[TASK INPUTS Boundary: Start]

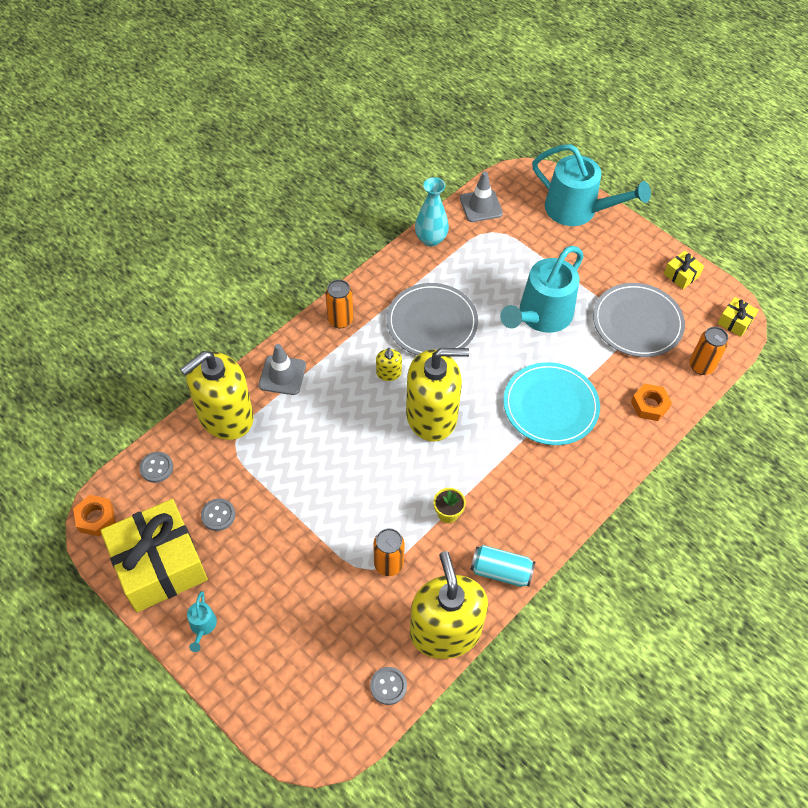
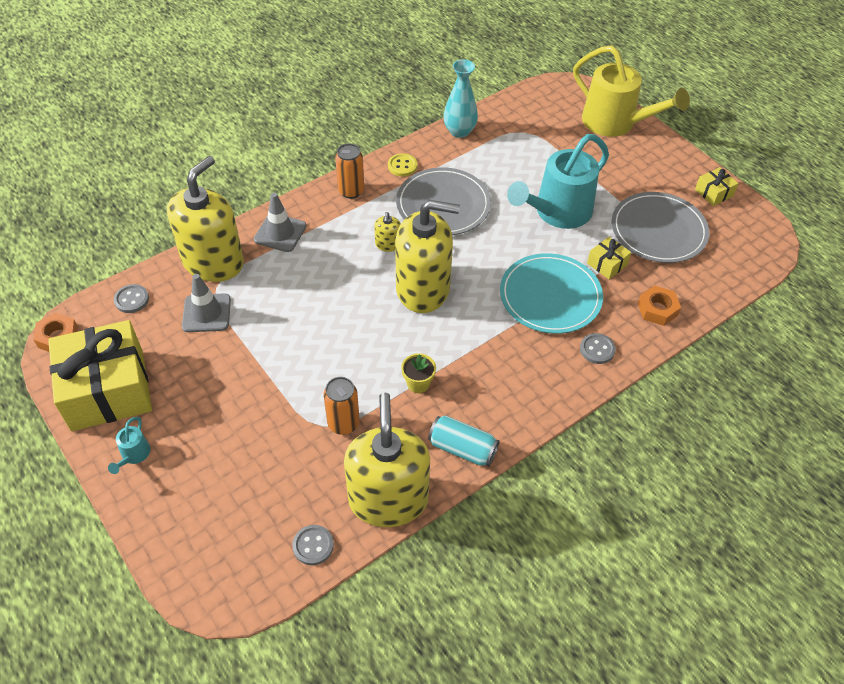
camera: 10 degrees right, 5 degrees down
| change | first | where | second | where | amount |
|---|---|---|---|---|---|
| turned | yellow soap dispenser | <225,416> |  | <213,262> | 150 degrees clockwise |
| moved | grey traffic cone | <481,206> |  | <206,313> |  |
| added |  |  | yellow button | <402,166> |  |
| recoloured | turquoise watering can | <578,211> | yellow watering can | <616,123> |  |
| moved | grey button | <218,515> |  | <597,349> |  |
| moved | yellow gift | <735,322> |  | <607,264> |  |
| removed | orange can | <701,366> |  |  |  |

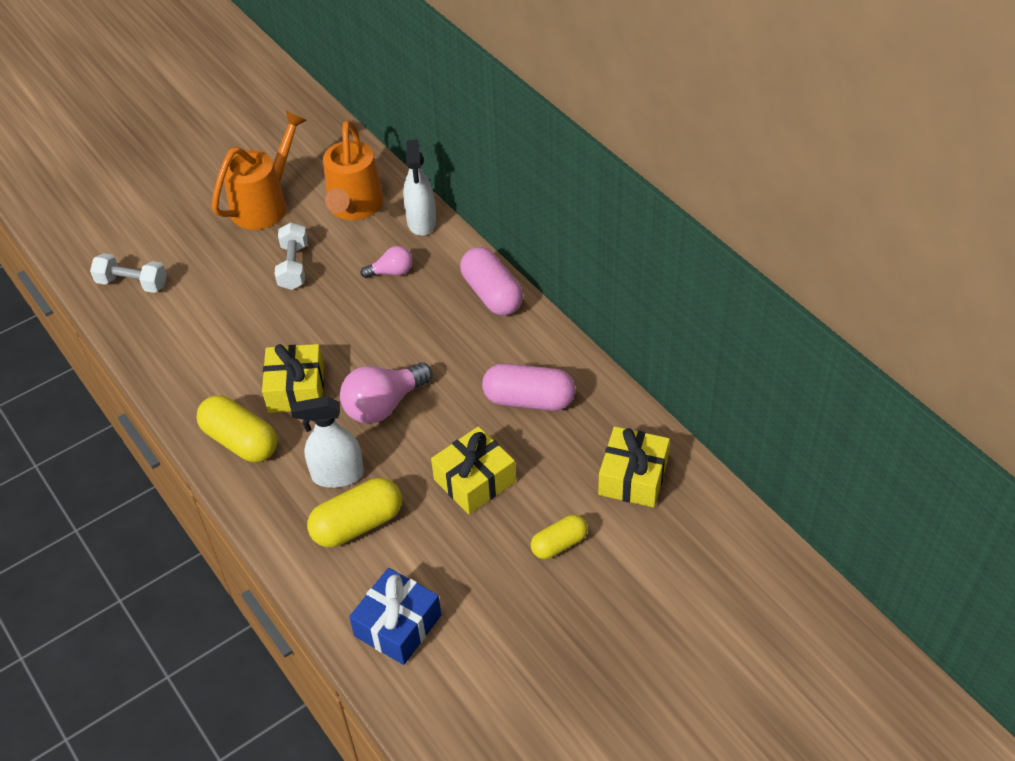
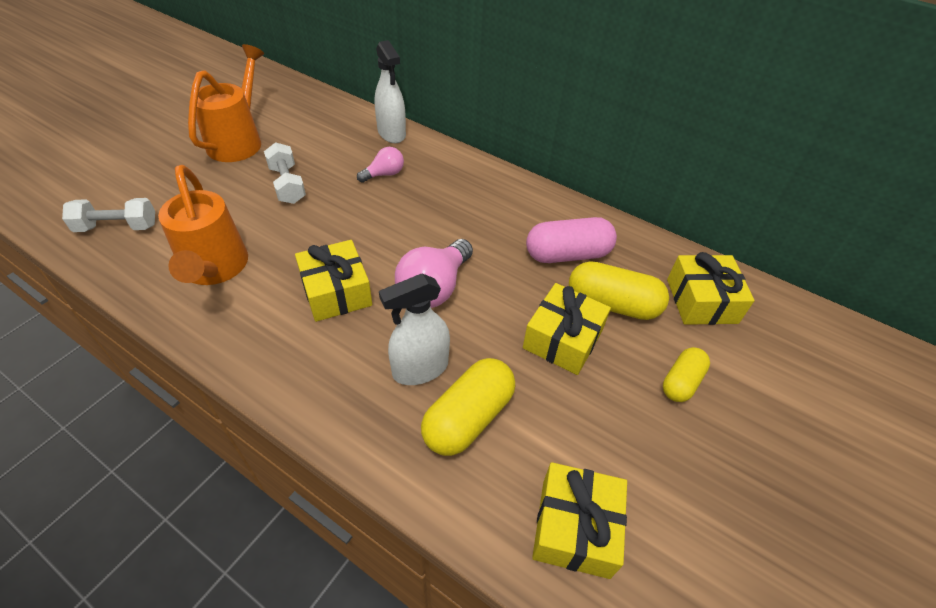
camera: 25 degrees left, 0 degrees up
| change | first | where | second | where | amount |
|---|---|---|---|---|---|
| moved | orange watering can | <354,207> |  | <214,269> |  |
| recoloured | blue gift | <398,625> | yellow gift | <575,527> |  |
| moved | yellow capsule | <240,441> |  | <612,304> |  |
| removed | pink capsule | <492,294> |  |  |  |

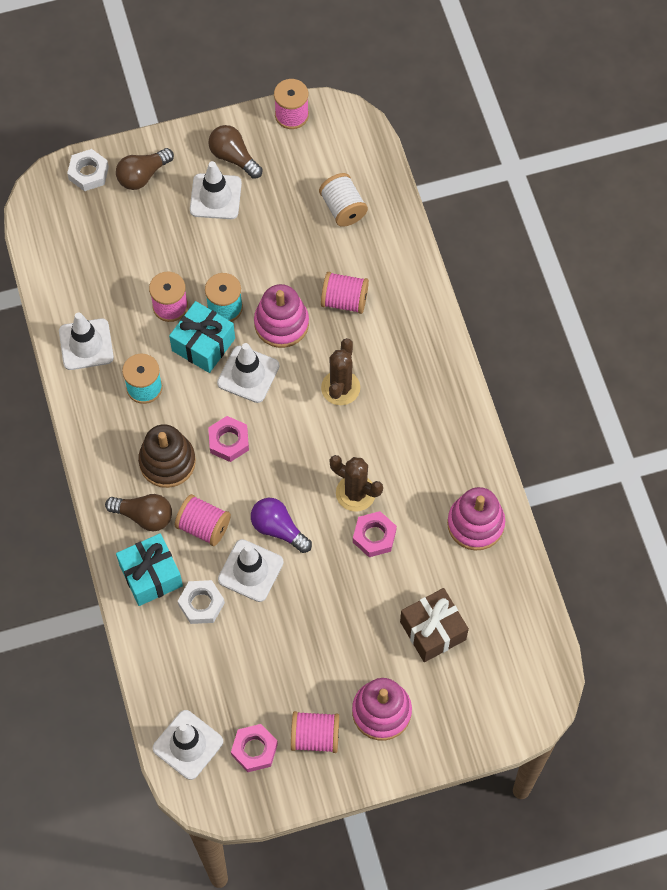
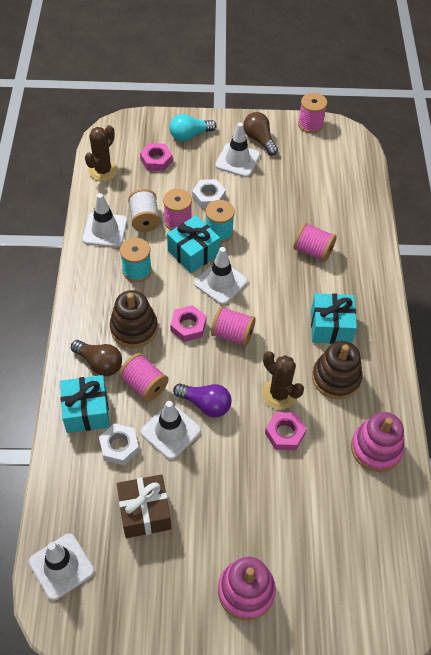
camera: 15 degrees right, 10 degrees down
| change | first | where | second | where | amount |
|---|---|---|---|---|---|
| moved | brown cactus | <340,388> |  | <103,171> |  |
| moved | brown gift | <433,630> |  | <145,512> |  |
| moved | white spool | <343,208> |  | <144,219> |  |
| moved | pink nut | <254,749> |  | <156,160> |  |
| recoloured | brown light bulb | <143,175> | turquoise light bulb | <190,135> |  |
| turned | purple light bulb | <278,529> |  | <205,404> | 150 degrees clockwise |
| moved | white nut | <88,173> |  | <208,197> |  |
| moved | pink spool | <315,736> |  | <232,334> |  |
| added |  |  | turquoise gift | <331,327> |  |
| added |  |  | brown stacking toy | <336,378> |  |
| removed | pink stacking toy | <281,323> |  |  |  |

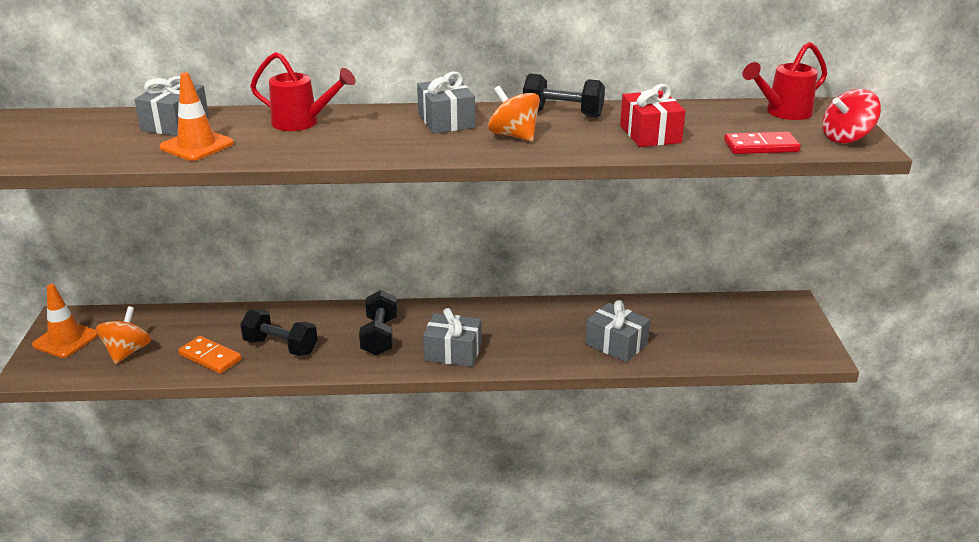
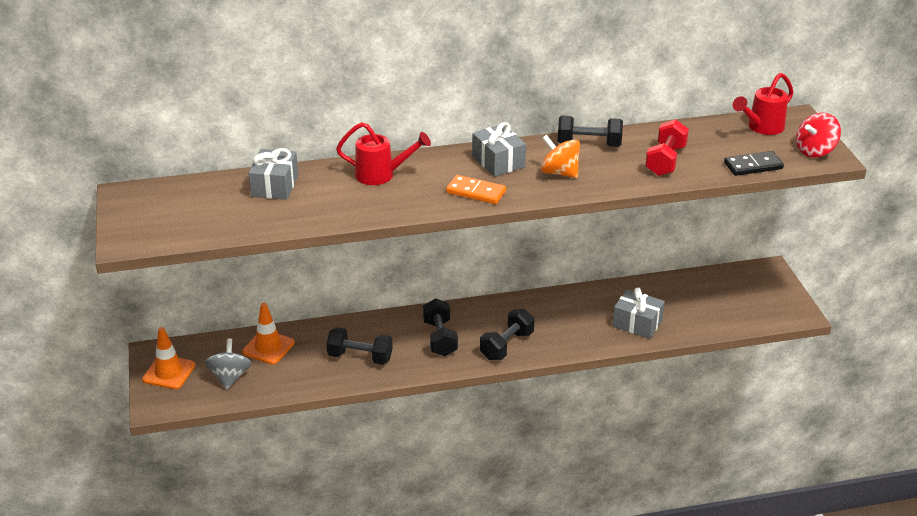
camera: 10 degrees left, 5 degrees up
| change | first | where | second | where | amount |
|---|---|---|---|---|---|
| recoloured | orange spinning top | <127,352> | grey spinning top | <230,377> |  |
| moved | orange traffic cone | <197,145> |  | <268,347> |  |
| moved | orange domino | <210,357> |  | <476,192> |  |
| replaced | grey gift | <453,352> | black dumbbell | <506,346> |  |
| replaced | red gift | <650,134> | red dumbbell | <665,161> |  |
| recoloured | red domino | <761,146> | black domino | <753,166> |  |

[TASK INPUTS Boundary: End]

● WHAT YOU ARE ASKED TO DO:
For the data above, return an exact copy that contains no pictures.

● YOUR RESPONSE:
camera: 10 degrees right, 5 degrees down
| change | first | where | second | where | amount |
|---|---|---|---|---|---|
| turned | yellow soap dispenser | <225,416> |  | <213,262> | 150 degrees clockwise |
| moved | grey traffic cone | <481,206> |  | <206,313> |  |
| added |  |  | yellow button | <402,166> |  |
| recoloured | turquoise watering can | <578,211> | yellow watering can | <616,123> |  |
| moved | grey button | <218,515> |  | <597,349> |  |
| moved | yellow gift | <735,322> |  | <607,264> |  |
| removed | orange can | <701,366> |  |  |  |

camera: 25 degrees left, 0 degrees up
| change | first | where | second | where | amount |
|---|---|---|---|---|---|
| moved | orange watering can | <354,207> |  | <214,269> |  |
| recoloured | blue gift | <398,625> | yellow gift | <575,527> |  |
| moved | yellow capsule | <240,441> |  | <612,304> |  |
| removed | pink capsule | <492,294> |  |  |  |

camera: 15 degrees right, 10 degrees down
| change | first | where | second | where | amount |
|---|---|---|---|---|---|
| moved | brown cactus | <340,388> |  | <103,171> |  |
| moved | brown gift | <433,630> |  | <145,512> |  |
| moved | white spool | <343,208> |  | <144,219> |  |
| moved | pink nut | <254,749> |  | <156,160> |  |
| recoloured | brown light bulb | <143,175> | turquoise light bulb | <190,135> |  |
| turned | purple light bulb | <278,529> |  | <205,404> | 150 degrees clockwise |
| moved | white nut | <88,173> |  | <208,197> |  |
| moved | pink spool | <315,736> |  | <232,334> |  |
| added |  |  | turquoise gift | <331,327> |  |
| added |  |  | brown stacking toy | <336,378> |  |
| removed | pink stacking toy | <281,323> |  |  |  |

camera: 10 degrees left, 5 degrees up
| change | first | where | second | where | amount |
|---|---|---|---|---|---|
| recoloured | orange spinning top | <127,352> | grey spinning top | <230,377> |  |
| moved | orange traffic cone | <197,145> |  | <268,347> |  |
| moved | orange domino | <210,357> |  | <476,192> |  |
| replaced | grey gift | <453,352> | black dumbbell | <506,346> |  |
| replaced | red gift | <650,134> | red dumbbell | <665,161> |  |
| recoloured | red domino | <761,146> | black domino | <753,166> |  |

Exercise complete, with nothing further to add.